▶ _TASK STATEMENT_:
Write out every row below word for word, changing nothing.

[Items from a dataset]
———

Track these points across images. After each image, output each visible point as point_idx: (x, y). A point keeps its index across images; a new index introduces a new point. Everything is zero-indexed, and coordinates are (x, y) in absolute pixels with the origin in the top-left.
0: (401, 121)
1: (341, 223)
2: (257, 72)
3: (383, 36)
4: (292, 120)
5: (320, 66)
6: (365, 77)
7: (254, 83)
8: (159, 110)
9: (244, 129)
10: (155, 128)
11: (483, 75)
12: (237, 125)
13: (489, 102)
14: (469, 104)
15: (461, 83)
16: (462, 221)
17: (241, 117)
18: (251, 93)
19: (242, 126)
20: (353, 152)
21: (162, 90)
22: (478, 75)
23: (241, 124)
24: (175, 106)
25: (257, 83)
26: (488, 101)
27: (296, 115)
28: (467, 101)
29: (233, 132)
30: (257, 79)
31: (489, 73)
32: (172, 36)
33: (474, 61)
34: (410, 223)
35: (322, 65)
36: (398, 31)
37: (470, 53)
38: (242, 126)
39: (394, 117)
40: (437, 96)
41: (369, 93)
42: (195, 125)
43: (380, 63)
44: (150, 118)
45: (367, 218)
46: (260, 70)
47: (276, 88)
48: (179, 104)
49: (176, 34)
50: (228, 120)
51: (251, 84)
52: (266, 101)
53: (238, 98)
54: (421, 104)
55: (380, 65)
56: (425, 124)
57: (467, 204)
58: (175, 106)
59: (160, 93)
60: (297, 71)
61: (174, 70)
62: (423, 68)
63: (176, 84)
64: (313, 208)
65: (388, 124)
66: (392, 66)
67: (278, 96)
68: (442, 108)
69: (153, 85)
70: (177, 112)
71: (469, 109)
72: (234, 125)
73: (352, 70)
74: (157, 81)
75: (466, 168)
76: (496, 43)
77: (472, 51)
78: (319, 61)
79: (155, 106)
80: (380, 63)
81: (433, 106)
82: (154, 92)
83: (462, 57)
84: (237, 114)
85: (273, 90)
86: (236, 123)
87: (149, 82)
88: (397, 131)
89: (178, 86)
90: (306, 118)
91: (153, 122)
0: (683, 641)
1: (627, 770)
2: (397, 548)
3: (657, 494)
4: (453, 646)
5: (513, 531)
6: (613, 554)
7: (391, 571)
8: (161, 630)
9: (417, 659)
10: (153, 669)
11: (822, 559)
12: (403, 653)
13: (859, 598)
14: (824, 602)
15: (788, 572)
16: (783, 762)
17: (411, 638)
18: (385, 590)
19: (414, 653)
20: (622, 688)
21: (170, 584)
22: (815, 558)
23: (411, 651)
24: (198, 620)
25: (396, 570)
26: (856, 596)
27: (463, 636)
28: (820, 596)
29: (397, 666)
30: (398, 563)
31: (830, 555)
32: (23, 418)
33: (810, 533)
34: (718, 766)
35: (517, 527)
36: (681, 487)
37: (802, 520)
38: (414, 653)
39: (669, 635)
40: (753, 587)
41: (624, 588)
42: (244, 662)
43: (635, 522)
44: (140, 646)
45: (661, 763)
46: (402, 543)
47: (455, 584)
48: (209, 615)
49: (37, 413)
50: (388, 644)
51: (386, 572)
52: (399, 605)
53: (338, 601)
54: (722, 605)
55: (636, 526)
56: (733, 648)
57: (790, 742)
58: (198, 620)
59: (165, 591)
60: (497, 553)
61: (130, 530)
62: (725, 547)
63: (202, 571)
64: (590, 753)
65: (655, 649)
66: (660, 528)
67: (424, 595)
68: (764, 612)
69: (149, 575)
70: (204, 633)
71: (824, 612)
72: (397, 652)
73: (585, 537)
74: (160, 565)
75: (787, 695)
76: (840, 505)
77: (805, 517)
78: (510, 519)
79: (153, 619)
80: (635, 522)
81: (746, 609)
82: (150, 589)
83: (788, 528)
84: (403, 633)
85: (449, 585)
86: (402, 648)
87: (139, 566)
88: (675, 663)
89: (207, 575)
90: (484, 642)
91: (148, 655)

———

▶ _ANSWER BELOW_:
Track these points across images. After each image, output each visible point as point_idx: (x, y). A point keeps its index across images; a new index introduces a new point. Everything is zero-indexed, and coordinates are (x, y) in absolute pixels with the origin in the top-left.
0: (401, 121)
1: (341, 223)
2: (257, 72)
3: (383, 36)
4: (292, 120)
5: (320, 66)
6: (365, 77)
7: (254, 83)
8: (159, 110)
9: (244, 129)
10: (155, 128)
11: (483, 75)
12: (237, 125)
13: (489, 102)
14: (469, 104)
15: (461, 83)
16: (462, 221)
17: (241, 117)
18: (251, 93)
19: (242, 126)
20: (353, 152)
21: (162, 90)
22: (478, 75)
23: (241, 124)
24: (175, 106)
25: (257, 83)
26: (488, 101)
27: (296, 115)
28: (467, 101)
29: (233, 132)
30: (257, 79)
31: (489, 73)
32: (172, 36)
33: (474, 61)
34: (410, 223)
35: (322, 65)
36: (398, 31)
37: (470, 53)
38: (242, 126)
39: (394, 117)
40: (437, 96)
41: (369, 93)
42: (195, 125)
43: (380, 63)
44: (150, 118)
45: (367, 218)
46: (260, 70)
47: (276, 88)
48: (179, 104)
49: (176, 34)
50: (228, 120)
51: (251, 84)
52: (266, 101)
53: (238, 98)
54: (421, 104)
55: (380, 65)
56: (425, 124)
57: (467, 204)
58: (175, 106)
59: (160, 93)
60: (297, 71)
61: (174, 70)
62: (423, 68)
63: (176, 84)
64: (313, 208)
65: (388, 124)
66: (392, 66)
67: (278, 96)
68: (442, 108)
69: (153, 85)
70: (177, 112)
71: (469, 109)
72: (234, 125)
73: (352, 70)
74: (157, 81)
75: (466, 168)
76: (496, 43)
77: (472, 51)
78: (319, 61)
79: (155, 106)
80: (380, 63)
81: (433, 106)
82: (154, 92)
83: (462, 57)
84: (237, 114)
85: (273, 90)
86: (236, 123)
87: (149, 82)
88: (397, 131)
89: (178, 86)
90: (306, 118)
91: (153, 122)
0: (683, 641)
1: (627, 770)
2: (397, 548)
3: (657, 494)
4: (453, 646)
5: (513, 531)
6: (613, 554)
7: (391, 571)
8: (161, 630)
9: (417, 659)
10: (153, 669)
11: (822, 559)
12: (403, 653)
13: (859, 598)
14: (824, 602)
15: (788, 572)
16: (783, 762)
17: (411, 638)
18: (385, 590)
19: (414, 653)
20: (622, 688)
21: (170, 584)
22: (815, 558)
23: (411, 651)
24: (198, 620)
25: (396, 570)
26: (856, 596)
27: (463, 636)
28: (820, 596)
29: (397, 666)
30: (398, 563)
31: (830, 555)
32: (23, 418)
33: (810, 533)
34: (718, 766)
35: (517, 527)
36: (681, 487)
37: (802, 520)
38: (414, 653)
39: (669, 635)
40: (753, 587)
41: (624, 588)
42: (244, 662)
43: (635, 522)
44: (140, 646)
45: (661, 763)
46: (402, 543)
47: (455, 584)
48: (209, 615)
49: (37, 413)
50: (388, 644)
51: (386, 572)
52: (399, 605)
53: (338, 601)
54: (722, 605)
55: (636, 526)
56: (733, 648)
57: (790, 742)
58: (198, 620)
59: (165, 591)
60: (497, 553)
61: (130, 530)
62: (725, 547)
63: (202, 571)
64: (590, 753)
65: (655, 649)
66: (660, 528)
67: (424, 595)
68: (764, 612)
69: (149, 575)
70: (204, 633)
71: (824, 612)
72: (397, 652)
73: (585, 537)
74: (160, 565)
75: (787, 695)
76: (840, 505)
77: (805, 517)
78: (510, 519)
79: (153, 619)
80: (635, 522)
81: (746, 609)
82: (150, 589)
83: (788, 528)
84: (403, 633)
85: (449, 585)
86: (402, 648)
87: (139, 566)
88: (675, 663)
89: (207, 575)
90: (484, 642)
91: (148, 655)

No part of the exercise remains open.